# Entries provided
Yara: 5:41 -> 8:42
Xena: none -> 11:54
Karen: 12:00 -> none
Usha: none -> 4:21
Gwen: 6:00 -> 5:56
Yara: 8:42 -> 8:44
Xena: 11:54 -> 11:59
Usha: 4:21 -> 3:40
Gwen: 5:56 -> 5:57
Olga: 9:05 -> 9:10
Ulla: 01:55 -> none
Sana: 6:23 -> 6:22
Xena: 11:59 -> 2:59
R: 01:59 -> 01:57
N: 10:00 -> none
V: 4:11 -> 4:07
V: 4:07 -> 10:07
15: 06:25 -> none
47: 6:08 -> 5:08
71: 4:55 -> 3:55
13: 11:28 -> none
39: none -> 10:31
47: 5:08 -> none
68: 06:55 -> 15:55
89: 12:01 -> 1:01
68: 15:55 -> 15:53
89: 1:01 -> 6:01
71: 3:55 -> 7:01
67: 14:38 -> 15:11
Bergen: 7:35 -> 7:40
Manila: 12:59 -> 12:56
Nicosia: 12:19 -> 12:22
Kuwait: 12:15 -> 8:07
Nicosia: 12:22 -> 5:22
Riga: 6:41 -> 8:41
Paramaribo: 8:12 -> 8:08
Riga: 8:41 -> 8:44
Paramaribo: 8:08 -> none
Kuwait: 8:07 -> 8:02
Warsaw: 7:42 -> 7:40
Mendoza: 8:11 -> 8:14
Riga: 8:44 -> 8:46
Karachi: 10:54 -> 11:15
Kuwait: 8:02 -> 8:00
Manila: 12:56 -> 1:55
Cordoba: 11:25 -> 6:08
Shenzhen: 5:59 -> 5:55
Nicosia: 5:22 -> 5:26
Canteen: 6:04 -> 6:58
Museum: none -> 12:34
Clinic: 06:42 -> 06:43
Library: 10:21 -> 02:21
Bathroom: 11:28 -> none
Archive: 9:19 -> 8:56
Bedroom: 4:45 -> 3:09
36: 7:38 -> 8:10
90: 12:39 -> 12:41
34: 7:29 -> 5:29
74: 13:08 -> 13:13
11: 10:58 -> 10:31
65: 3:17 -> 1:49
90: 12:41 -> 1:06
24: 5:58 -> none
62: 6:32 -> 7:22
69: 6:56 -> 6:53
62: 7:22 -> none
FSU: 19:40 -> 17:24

# Task goal
Reproduce all of the rows above, substituting "Doha" for every occurrence of "Kuwait" and leaving everything else unchanged.

# Exercise response
Yara: 5:41 -> 8:42
Xena: none -> 11:54
Karen: 12:00 -> none
Usha: none -> 4:21
Gwen: 6:00 -> 5:56
Yara: 8:42 -> 8:44
Xena: 11:54 -> 11:59
Usha: 4:21 -> 3:40
Gwen: 5:56 -> 5:57
Olga: 9:05 -> 9:10
Ulla: 01:55 -> none
Sana: 6:23 -> 6:22
Xena: 11:59 -> 2:59
R: 01:59 -> 01:57
N: 10:00 -> none
V: 4:11 -> 4:07
V: 4:07 -> 10:07
15: 06:25 -> none
47: 6:08 -> 5:08
71: 4:55 -> 3:55
13: 11:28 -> none
39: none -> 10:31
47: 5:08 -> none
68: 06:55 -> 15:55
89: 12:01 -> 1:01
68: 15:55 -> 15:53
89: 1:01 -> 6:01
71: 3:55 -> 7:01
67: 14:38 -> 15:11
Bergen: 7:35 -> 7:40
Manila: 12:59 -> 12:56
Nicosia: 12:19 -> 12:22
Doha: 12:15 -> 8:07
Nicosia: 12:22 -> 5:22
Riga: 6:41 -> 8:41
Paramaribo: 8:12 -> 8:08
Riga: 8:41 -> 8:44
Paramaribo: 8:08 -> none
Doha: 8:07 -> 8:02
Warsaw: 7:42 -> 7:40
Mendoza: 8:11 -> 8:14
Riga: 8:44 -> 8:46
Karachi: 10:54 -> 11:15
Doha: 8:02 -> 8:00
Manila: 12:56 -> 1:55
Cordoba: 11:25 -> 6:08
Shenzhen: 5:59 -> 5:55
Nicosia: 5:22 -> 5:26
Canteen: 6:04 -> 6:58
Museum: none -> 12:34
Clinic: 06:42 -> 06:43
Library: 10:21 -> 02:21
Bathroom: 11:28 -> none
Archive: 9:19 -> 8:56
Bedroom: 4:45 -> 3:09
36: 7:38 -> 8:10
90: 12:39 -> 12:41
34: 7:29 -> 5:29
74: 13:08 -> 13:13
11: 10:58 -> 10:31
65: 3:17 -> 1:49
90: 12:41 -> 1:06
24: 5:58 -> none
62: 6:32 -> 7:22
69: 6:56 -> 6:53
62: 7:22 -> none
FSU: 19:40 -> 17:24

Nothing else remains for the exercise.